** DATASET CONTENT **
━━━━━━━━━━━━━━━━━━━━

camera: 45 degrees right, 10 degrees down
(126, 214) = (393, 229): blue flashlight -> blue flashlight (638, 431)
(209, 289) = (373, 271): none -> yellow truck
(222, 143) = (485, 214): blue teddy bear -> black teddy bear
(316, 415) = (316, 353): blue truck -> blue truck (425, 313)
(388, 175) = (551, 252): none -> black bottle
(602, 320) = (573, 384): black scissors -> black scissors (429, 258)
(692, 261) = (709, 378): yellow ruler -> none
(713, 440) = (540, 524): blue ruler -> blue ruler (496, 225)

━━━━━━━━━━━━━━━━━━━━

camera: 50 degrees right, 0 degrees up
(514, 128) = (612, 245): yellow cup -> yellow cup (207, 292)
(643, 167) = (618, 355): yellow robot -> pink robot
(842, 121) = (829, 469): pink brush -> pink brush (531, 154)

━━━━━━━━━━━━━━━━━━━━

** EXERCISE DETAILS **
Every line of the records that includes the word "right" should be gathered.

** SOLUTION FOR THIS PROBLEM **
camera: 45 degrees right, 10 degrees down
camera: 50 degrees right, 0 degrees up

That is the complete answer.